YOUR GOAL:
Transcribe the entries below exactly, starting with the line that has "pink arrow: moved" and stopping after the line that has "orange cross: moved"; no pictures belong in the copy.

Saved entries:
=-=-=-=-=
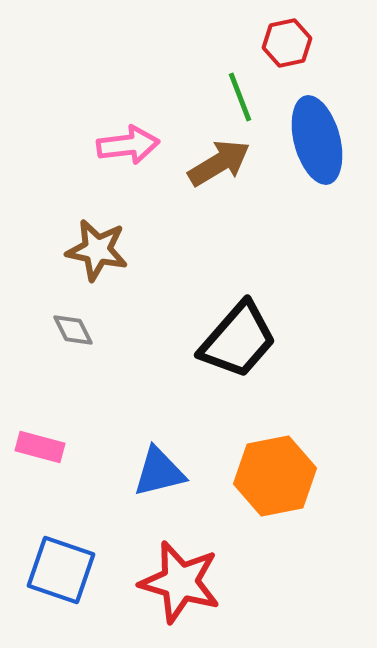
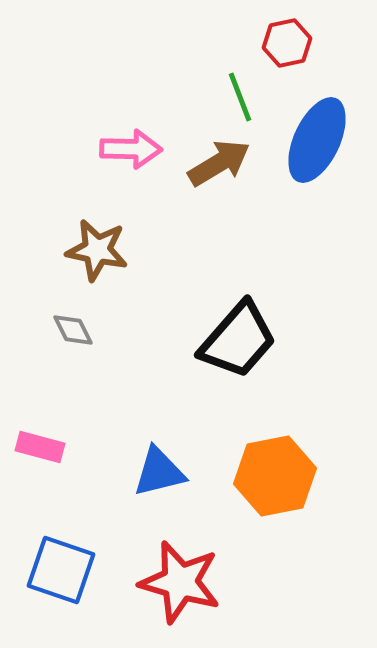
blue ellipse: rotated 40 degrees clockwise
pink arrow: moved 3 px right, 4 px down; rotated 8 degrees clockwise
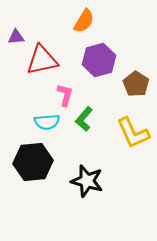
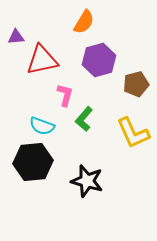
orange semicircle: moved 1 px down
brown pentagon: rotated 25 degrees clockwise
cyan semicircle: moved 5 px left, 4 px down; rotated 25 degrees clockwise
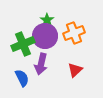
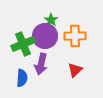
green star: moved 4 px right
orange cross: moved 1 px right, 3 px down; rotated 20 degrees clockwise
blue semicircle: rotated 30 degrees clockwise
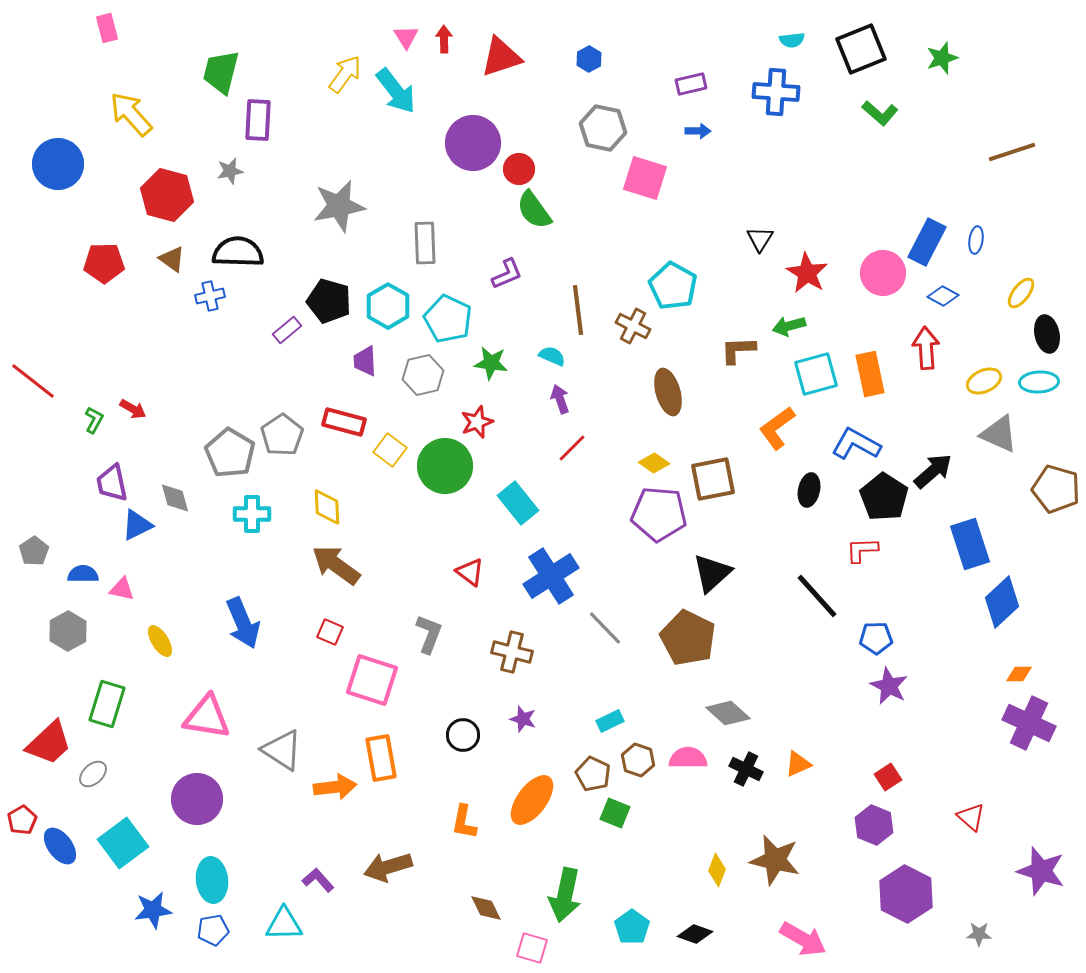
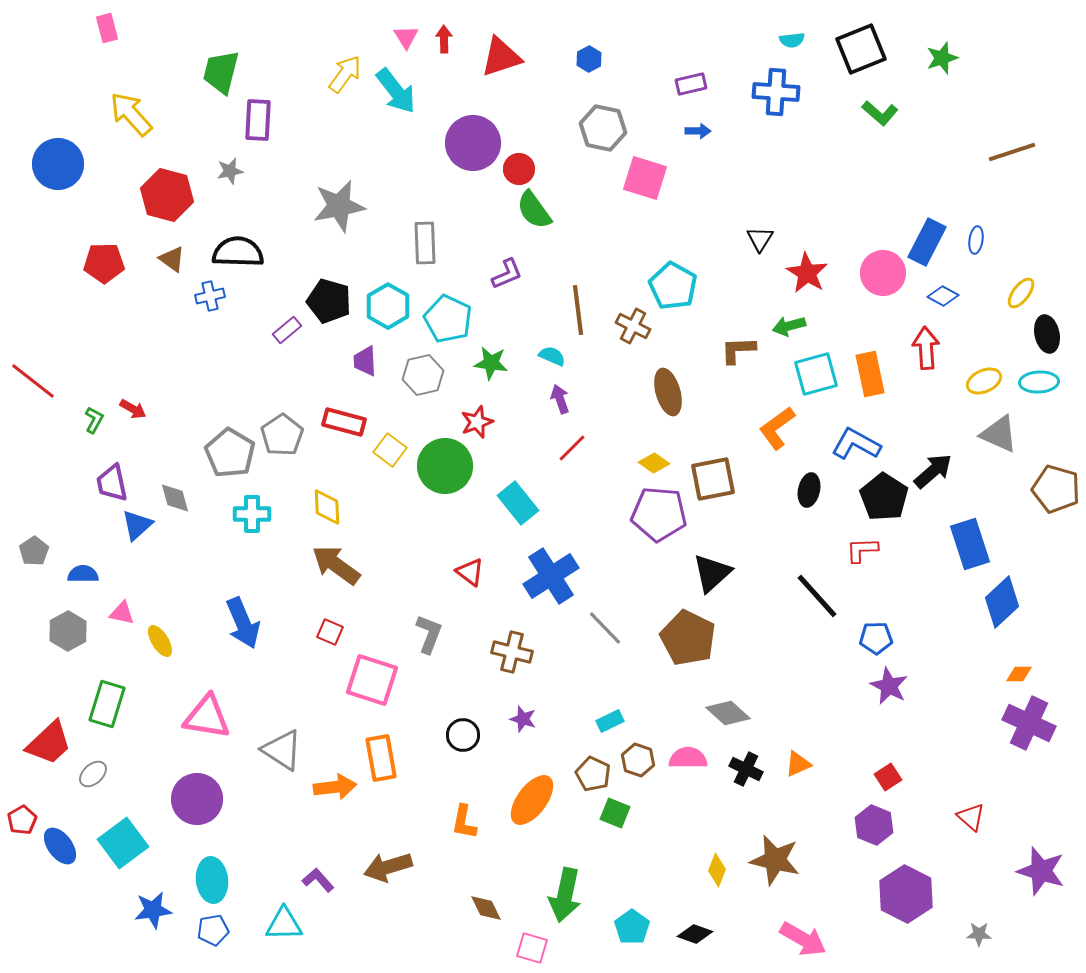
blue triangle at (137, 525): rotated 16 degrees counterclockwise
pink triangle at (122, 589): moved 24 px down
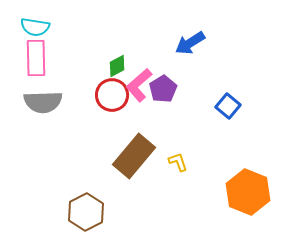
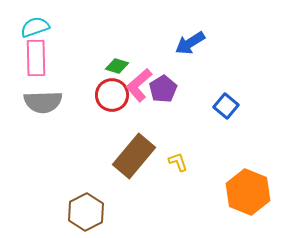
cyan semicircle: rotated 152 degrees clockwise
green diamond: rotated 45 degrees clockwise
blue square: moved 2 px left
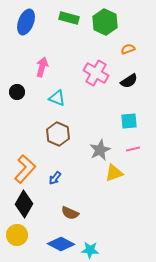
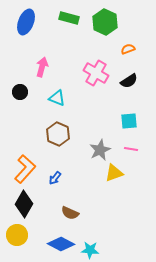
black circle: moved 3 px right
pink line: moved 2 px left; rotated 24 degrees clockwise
=-=-=-=-=
REPLY:
pink arrow: moved 3 px right, 4 px down; rotated 8 degrees clockwise
orange semicircle: moved 1 px down
brown pentagon: rotated 25 degrees clockwise
cyan semicircle: moved 5 px left, 4 px down; rotated 25 degrees clockwise
green star: moved 4 px right
orange cross: moved 1 px right, 3 px down; rotated 20 degrees clockwise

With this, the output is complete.